● RECORDED DATA
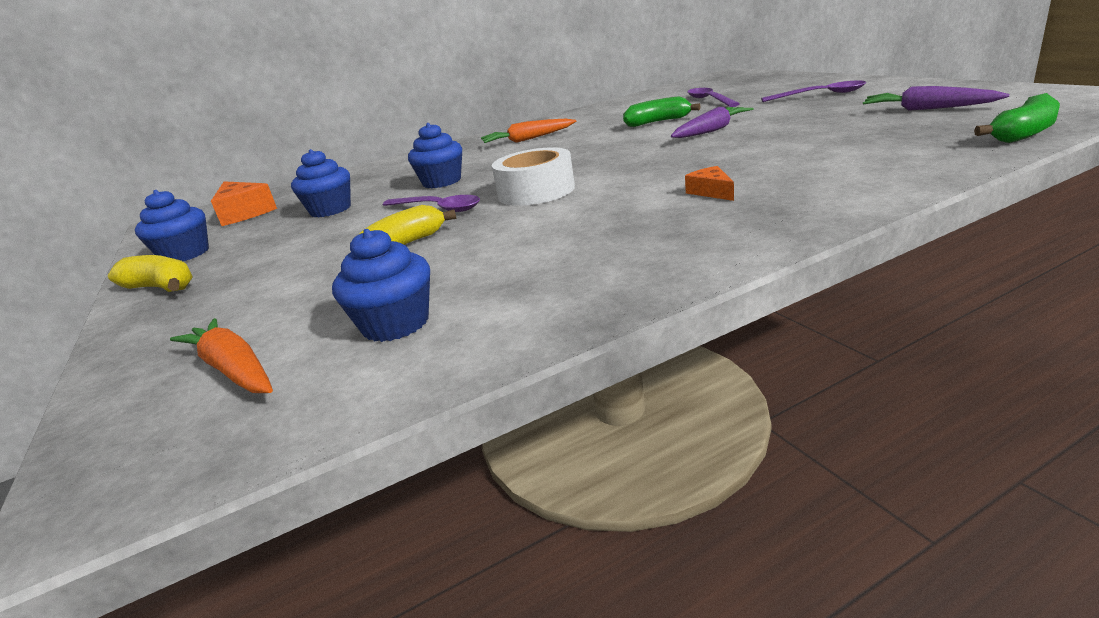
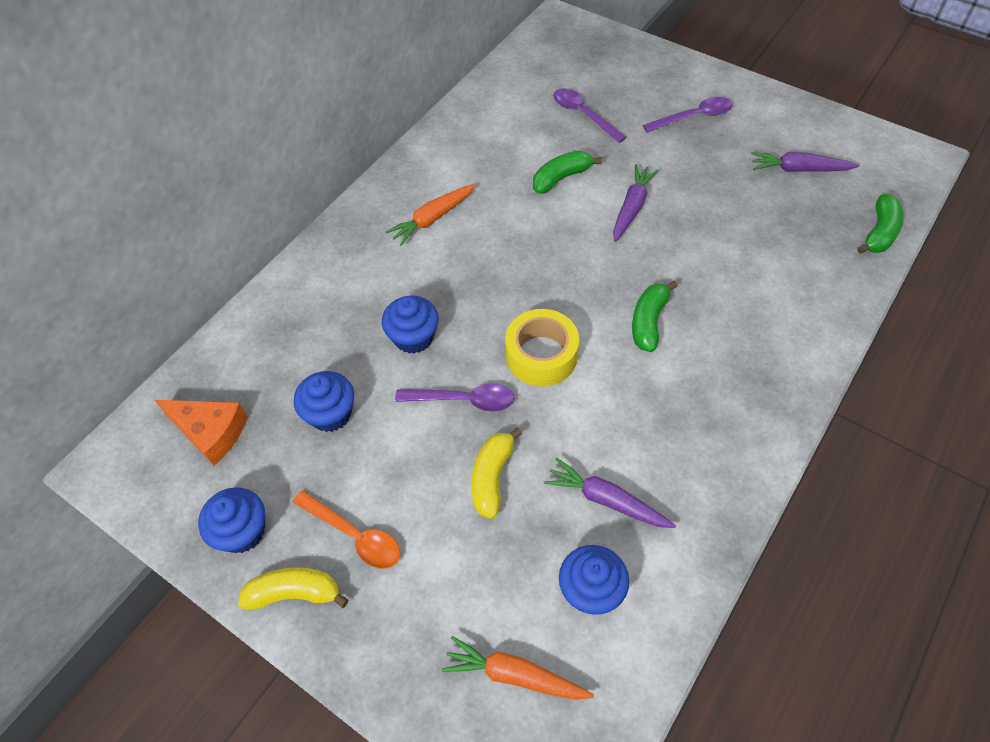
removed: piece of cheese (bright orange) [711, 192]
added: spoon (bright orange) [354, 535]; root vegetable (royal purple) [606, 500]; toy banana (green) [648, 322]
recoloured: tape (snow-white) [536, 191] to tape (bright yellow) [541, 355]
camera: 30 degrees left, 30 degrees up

● TASK INSTRUCTIONS
An exact, line-for-line copy is required: from the line containing "added: spoon (bright" through the final line of the listing above, both included, with nothing else.

● EXERCISE SOLUTION
added: spoon (bright orange) [354, 535]; root vegetable (royal purple) [606, 500]; toy banana (green) [648, 322]
recoloured: tape (snow-white) [536, 191] to tape (bright yellow) [541, 355]
camera: 30 degrees left, 30 degrees up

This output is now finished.